What needs to be done:
With nothing added or dropped, output every record below exactly.

Record extracts:
%%

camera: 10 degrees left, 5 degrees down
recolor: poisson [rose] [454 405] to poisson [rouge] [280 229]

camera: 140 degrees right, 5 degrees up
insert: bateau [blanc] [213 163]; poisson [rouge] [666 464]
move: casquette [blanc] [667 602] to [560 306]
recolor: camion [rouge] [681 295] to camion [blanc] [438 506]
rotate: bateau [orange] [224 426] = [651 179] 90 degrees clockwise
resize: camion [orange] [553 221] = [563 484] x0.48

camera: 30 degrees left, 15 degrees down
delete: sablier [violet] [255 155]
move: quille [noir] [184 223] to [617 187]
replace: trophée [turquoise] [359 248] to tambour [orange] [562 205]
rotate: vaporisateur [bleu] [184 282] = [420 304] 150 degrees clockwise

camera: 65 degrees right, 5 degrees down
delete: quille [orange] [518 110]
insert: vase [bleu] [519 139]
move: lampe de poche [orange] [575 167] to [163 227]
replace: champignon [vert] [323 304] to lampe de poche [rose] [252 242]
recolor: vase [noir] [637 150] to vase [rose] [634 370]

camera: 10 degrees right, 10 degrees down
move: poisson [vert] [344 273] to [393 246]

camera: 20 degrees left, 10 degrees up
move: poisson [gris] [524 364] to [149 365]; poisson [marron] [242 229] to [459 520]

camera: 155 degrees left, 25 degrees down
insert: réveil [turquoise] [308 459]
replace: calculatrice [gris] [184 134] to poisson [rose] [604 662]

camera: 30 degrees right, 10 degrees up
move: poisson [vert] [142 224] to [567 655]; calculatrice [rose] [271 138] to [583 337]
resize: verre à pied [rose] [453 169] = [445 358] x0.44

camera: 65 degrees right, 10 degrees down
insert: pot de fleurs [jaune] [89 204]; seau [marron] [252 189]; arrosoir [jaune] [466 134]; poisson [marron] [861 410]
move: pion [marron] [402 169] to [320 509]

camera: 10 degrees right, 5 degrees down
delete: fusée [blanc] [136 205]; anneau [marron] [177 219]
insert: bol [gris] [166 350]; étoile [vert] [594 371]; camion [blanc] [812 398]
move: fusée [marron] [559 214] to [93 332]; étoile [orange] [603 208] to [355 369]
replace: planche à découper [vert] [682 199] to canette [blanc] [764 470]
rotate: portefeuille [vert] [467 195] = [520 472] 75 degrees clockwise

%%

Result:
camera: 10 degrees left, 5 degrees down
recolor: poisson [rose] [454 405] to poisson [rouge] [280 229]

camera: 140 degrees right, 5 degrees up
insert: bateau [blanc] [213 163]; poisson [rouge] [666 464]
move: casquette [blanc] [667 602] to [560 306]
recolor: camion [rouge] [681 295] to camion [blanc] [438 506]
rotate: bateau [orange] [224 426] = [651 179] 90 degrees clockwise
resize: camion [orange] [553 221] = [563 484] x0.48

camera: 30 degrees left, 15 degrees down
delete: sablier [violet] [255 155]
move: quille [noir] [184 223] to [617 187]
replace: trophée [turquoise] [359 248] to tambour [orange] [562 205]
rotate: vaporisateur [bleu] [184 282] = [420 304] 150 degrees clockwise

camera: 65 degrees right, 5 degrees down
delete: quille [orange] [518 110]
insert: vase [bleu] [519 139]
move: lampe de poche [orange] [575 167] to [163 227]
replace: champignon [vert] [323 304] to lampe de poche [rose] [252 242]
recolor: vase [noir] [637 150] to vase [rose] [634 370]

camera: 10 degrees right, 10 degrees down
move: poisson [vert] [344 273] to [393 246]

camera: 20 degrees left, 10 degrees up
move: poisson [gris] [524 364] to [149 365]; poisson [marron] [242 229] to [459 520]

camera: 155 degrees left, 25 degrees down
insert: réveil [turquoise] [308 459]
replace: calculatrice [gris] [184 134] to poisson [rose] [604 662]

camera: 30 degrees right, 10 degrees up
move: poisson [vert] [142 224] to [567 655]; calculatrice [rose] [271 138] to [583 337]
resize: verre à pied [rose] [453 169] = [445 358] x0.44

camera: 65 degrees right, 10 degrees down
insert: pot de fleurs [jaune] [89 204]; seau [marron] [252 189]; arrosoir [jaune] [466 134]; poisson [marron] [861 410]
move: pion [marron] [402 169] to [320 509]

camera: 10 degrees right, 5 degrees down
delete: fusée [blanc] [136 205]; anneau [marron] [177 219]
insert: bol [gris] [166 350]; étoile [vert] [594 371]; camion [blanc] [812 398]
move: fusée [marron] [559 214] to [93 332]; étoile [orange] [603 208] to [355 369]
replace: planche à découper [vert] [682 199] to canette [blanc] [764 470]
rotate: portefeuille [vert] [467 195] = [520 472] 75 degrees clockwise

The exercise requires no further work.